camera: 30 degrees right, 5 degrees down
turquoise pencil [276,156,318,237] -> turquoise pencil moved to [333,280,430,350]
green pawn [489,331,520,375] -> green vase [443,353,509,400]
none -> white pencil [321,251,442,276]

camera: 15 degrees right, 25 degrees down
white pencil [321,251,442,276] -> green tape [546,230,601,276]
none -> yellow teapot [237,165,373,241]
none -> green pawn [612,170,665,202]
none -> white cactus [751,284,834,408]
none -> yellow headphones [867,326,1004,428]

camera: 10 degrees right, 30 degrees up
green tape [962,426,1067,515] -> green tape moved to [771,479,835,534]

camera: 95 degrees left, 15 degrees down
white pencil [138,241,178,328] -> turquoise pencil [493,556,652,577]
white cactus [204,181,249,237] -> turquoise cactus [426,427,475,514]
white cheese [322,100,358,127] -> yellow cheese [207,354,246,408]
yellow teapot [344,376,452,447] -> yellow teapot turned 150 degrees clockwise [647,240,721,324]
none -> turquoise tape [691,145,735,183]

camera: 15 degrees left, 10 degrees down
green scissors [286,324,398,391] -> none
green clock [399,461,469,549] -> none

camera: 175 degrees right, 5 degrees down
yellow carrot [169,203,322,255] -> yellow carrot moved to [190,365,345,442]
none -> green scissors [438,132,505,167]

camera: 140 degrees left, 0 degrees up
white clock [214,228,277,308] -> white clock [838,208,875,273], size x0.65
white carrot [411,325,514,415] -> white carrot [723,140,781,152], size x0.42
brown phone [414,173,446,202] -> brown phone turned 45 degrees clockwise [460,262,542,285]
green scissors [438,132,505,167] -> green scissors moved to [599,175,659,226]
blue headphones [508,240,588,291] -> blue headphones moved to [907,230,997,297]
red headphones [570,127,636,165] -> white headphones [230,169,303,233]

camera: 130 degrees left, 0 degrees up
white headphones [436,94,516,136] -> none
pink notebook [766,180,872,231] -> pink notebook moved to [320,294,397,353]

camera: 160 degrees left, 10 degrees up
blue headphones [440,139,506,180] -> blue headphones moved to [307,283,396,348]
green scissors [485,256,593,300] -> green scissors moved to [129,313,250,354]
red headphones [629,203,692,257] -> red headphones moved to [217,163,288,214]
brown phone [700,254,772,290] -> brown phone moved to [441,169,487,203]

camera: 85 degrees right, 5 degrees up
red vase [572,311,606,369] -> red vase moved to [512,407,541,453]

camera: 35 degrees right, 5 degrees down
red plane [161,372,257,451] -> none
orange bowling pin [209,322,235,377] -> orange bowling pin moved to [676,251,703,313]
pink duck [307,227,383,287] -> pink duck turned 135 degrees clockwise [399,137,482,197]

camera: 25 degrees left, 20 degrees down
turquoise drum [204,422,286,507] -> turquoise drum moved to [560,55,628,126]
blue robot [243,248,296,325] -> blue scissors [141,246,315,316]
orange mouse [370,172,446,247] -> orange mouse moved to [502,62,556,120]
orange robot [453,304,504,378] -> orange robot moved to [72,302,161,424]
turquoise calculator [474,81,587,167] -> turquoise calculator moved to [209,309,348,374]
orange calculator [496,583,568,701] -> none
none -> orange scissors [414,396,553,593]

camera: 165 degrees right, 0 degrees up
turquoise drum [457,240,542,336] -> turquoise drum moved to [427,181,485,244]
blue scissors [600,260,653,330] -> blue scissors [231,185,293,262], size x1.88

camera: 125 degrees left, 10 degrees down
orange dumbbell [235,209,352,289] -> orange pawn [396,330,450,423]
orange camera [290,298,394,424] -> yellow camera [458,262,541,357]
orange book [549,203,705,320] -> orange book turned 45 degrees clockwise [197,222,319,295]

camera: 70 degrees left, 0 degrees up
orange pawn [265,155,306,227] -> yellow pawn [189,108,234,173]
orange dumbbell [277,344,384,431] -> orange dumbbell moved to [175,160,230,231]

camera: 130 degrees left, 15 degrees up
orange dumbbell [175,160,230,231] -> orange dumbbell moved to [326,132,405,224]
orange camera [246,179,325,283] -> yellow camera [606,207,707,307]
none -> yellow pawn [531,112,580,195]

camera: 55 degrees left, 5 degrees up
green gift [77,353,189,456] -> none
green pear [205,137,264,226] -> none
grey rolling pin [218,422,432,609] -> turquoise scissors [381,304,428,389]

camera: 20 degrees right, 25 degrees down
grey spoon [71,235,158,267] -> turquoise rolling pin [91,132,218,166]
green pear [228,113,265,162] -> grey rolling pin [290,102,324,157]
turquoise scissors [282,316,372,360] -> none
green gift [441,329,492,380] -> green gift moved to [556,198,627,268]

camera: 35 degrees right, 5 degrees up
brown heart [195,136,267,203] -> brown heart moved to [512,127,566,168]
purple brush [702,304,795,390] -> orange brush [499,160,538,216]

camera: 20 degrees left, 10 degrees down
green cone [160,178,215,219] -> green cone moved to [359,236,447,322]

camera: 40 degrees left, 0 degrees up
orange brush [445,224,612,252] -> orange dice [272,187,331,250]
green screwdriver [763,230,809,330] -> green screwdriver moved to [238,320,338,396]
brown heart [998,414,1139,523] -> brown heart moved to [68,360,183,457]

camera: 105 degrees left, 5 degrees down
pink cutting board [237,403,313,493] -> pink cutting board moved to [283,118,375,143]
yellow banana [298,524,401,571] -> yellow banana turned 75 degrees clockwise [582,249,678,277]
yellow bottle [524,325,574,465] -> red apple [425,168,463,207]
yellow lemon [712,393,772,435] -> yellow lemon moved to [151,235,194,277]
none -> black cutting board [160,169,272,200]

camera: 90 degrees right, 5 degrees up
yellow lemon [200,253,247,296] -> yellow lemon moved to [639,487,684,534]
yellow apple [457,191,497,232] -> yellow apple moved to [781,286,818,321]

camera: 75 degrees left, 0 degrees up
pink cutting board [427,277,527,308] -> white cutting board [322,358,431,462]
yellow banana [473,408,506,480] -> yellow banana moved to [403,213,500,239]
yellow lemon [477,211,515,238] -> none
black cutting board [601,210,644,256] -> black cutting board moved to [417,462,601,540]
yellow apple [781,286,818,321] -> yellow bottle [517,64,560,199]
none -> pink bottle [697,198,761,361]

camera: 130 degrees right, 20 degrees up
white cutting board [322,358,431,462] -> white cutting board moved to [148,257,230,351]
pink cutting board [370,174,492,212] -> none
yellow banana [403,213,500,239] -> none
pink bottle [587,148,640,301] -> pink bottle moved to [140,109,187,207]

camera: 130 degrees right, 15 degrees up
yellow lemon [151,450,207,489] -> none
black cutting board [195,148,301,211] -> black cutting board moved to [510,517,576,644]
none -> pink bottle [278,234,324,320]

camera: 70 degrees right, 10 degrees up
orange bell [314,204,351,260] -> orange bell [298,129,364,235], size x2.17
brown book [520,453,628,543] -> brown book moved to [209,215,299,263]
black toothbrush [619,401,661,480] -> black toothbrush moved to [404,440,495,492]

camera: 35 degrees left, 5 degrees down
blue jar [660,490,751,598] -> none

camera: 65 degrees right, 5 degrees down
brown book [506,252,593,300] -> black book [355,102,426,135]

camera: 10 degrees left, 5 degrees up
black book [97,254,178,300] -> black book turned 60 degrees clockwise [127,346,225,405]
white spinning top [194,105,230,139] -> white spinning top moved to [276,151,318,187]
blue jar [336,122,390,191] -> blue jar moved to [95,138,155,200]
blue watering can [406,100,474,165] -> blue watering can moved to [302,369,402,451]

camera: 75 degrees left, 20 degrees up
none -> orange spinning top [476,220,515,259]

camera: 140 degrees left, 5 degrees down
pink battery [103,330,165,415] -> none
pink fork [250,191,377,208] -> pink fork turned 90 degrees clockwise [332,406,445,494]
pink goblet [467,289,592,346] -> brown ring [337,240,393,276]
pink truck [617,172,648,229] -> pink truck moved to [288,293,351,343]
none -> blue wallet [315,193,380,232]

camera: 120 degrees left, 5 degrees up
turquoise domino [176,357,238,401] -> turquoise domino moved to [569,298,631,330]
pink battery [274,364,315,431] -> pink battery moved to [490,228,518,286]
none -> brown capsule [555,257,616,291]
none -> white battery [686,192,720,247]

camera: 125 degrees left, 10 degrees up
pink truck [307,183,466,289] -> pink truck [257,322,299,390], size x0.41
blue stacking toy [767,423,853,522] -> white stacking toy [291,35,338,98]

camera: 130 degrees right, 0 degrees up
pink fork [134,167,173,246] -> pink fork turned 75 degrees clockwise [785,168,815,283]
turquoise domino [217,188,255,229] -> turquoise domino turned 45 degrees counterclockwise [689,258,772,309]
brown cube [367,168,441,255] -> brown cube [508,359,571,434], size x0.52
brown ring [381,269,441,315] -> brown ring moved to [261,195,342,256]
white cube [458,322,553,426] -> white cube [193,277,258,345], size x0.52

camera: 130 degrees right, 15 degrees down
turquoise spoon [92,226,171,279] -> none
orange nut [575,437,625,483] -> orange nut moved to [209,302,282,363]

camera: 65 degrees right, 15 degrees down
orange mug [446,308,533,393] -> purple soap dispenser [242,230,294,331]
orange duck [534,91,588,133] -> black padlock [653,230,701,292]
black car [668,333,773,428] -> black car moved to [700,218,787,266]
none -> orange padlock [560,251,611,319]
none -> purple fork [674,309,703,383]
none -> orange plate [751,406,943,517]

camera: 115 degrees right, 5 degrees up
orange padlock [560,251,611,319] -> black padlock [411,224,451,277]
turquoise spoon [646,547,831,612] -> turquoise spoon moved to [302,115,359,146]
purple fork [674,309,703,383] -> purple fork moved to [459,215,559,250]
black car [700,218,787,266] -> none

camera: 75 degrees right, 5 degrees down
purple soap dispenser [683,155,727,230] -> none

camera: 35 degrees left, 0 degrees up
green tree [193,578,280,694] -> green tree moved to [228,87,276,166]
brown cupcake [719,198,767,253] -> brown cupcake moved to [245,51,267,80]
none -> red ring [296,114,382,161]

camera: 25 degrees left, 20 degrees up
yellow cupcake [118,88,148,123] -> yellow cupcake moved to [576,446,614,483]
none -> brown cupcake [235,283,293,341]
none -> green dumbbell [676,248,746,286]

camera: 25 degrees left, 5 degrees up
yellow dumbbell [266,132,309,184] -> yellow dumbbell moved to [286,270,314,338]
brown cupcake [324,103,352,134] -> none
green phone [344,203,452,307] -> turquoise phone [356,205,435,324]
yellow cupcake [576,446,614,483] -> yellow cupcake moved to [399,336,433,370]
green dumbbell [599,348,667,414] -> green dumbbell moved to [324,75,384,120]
════════
Work item:
Keeping every character as it is, restate the lines above that run from the line with "red headphones [570,127,636,165]" through the line with "orange dumbbell [175,160,230,231]", both included, and nothing else.

Answer to the exercise:
red headphones [570,127,636,165] -> white headphones [230,169,303,233]

camera: 130 degrees left, 0 degrees up
white headphones [436,94,516,136] -> none
pink notebook [766,180,872,231] -> pink notebook moved to [320,294,397,353]

camera: 160 degrees left, 10 degrees up
blue headphones [440,139,506,180] -> blue headphones moved to [307,283,396,348]
green scissors [485,256,593,300] -> green scissors moved to [129,313,250,354]
red headphones [629,203,692,257] -> red headphones moved to [217,163,288,214]
brown phone [700,254,772,290] -> brown phone moved to [441,169,487,203]

camera: 85 degrees right, 5 degrees up
red vase [572,311,606,369] -> red vase moved to [512,407,541,453]

camera: 35 degrees right, 5 degrees down
red plane [161,372,257,451] -> none
orange bowling pin [209,322,235,377] -> orange bowling pin moved to [676,251,703,313]
pink duck [307,227,383,287] -> pink duck turned 135 degrees clockwise [399,137,482,197]

camera: 25 degrees left, 20 degrees down
turquoise drum [204,422,286,507] -> turquoise drum moved to [560,55,628,126]
blue robot [243,248,296,325] -> blue scissors [141,246,315,316]
orange mouse [370,172,446,247] -> orange mouse moved to [502,62,556,120]
orange robot [453,304,504,378] -> orange robot moved to [72,302,161,424]
turquoise calculator [474,81,587,167] -> turquoise calculator moved to [209,309,348,374]
orange calculator [496,583,568,701] -> none
none -> orange scissors [414,396,553,593]

camera: 165 degrees right, 0 degrees up
turquoise drum [457,240,542,336] -> turquoise drum moved to [427,181,485,244]
blue scissors [600,260,653,330] -> blue scissors [231,185,293,262], size x1.88

camera: 125 degrees left, 10 degrees down
orange dumbbell [235,209,352,289] -> orange pawn [396,330,450,423]
orange camera [290,298,394,424] -> yellow camera [458,262,541,357]
orange book [549,203,705,320] -> orange book turned 45 degrees clockwise [197,222,319,295]

camera: 70 degrees left, 0 degrees up
orange pawn [265,155,306,227] -> yellow pawn [189,108,234,173]
orange dumbbell [277,344,384,431] -> orange dumbbell moved to [175,160,230,231]

camera: 130 degrees left, 15 degrees up
orange dumbbell [175,160,230,231] -> orange dumbbell moved to [326,132,405,224]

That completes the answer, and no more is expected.